#### EXERCISE PROMPT
From the records, return each line that has the word "VBUS" in it.

#### ENTRIES SUPPLIED
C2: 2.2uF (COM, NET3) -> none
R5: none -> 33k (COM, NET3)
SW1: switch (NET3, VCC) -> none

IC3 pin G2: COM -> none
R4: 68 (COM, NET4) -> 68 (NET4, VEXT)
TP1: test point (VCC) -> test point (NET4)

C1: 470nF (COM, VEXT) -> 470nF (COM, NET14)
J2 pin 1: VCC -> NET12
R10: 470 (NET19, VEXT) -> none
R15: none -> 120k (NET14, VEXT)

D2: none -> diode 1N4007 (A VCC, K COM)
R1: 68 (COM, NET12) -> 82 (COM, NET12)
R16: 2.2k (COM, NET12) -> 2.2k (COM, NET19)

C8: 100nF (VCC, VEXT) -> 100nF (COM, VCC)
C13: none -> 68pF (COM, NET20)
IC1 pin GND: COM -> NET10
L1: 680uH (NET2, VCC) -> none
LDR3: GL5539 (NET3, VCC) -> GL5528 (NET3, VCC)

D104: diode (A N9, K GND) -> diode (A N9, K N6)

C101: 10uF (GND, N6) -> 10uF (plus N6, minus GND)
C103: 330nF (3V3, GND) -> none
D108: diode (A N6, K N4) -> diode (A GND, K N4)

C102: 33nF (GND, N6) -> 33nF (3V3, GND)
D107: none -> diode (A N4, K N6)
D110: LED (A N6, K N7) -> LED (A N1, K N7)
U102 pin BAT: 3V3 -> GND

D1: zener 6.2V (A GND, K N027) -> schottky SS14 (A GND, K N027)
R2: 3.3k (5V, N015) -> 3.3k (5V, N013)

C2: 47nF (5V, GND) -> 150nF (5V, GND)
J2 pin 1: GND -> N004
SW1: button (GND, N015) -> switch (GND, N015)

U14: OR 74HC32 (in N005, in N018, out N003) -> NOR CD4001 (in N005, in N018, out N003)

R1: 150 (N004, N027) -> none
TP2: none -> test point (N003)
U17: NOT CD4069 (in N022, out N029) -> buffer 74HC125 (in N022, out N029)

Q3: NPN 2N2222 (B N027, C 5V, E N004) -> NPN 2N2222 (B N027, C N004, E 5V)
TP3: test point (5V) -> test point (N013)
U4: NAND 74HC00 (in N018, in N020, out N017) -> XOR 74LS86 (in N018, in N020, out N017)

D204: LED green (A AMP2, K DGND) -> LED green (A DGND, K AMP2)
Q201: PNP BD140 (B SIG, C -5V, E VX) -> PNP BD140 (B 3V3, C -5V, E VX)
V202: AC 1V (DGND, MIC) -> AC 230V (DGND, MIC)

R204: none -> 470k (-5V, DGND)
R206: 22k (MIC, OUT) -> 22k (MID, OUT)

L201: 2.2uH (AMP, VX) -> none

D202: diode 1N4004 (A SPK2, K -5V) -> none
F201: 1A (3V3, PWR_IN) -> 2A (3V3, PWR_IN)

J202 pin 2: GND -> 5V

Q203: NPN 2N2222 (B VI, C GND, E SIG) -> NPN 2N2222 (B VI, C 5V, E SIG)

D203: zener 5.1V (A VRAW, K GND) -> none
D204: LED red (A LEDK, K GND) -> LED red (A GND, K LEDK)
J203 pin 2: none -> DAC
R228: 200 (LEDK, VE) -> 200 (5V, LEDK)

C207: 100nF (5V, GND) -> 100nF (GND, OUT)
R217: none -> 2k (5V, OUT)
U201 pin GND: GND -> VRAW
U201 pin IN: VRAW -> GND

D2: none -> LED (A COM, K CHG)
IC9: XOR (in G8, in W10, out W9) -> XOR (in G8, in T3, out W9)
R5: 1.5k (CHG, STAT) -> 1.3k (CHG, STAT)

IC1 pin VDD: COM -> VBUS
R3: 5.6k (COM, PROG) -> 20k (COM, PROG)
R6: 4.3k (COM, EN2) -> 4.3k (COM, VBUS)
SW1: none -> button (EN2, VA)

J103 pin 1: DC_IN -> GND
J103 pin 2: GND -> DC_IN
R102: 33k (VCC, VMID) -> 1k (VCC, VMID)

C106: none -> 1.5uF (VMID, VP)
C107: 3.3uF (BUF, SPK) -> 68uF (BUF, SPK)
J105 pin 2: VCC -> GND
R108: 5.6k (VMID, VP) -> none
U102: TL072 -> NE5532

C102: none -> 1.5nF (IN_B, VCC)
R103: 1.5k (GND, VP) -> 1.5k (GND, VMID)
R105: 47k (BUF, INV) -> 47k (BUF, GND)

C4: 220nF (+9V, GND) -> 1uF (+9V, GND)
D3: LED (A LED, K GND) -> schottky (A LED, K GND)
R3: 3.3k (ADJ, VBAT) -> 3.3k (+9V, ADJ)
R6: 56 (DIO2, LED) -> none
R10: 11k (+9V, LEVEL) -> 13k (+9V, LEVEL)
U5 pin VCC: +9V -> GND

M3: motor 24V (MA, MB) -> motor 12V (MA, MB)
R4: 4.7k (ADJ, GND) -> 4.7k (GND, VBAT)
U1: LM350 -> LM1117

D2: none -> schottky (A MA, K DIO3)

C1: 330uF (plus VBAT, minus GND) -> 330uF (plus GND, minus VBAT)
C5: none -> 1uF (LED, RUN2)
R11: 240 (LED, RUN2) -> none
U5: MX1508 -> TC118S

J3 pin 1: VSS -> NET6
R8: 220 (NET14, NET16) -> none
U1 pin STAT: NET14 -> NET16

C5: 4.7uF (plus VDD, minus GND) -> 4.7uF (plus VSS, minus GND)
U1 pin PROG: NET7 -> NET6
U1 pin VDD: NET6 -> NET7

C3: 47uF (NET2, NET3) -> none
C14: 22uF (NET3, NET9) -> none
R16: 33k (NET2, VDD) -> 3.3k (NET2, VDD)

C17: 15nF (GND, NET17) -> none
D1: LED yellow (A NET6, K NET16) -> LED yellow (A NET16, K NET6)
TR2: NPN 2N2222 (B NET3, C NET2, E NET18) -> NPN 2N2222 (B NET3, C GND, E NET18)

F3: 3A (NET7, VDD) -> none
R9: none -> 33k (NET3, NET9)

#### RESULT
IC1 pin VDD: COM -> VBUS
R6: 4.3k (COM, EN2) -> 4.3k (COM, VBUS)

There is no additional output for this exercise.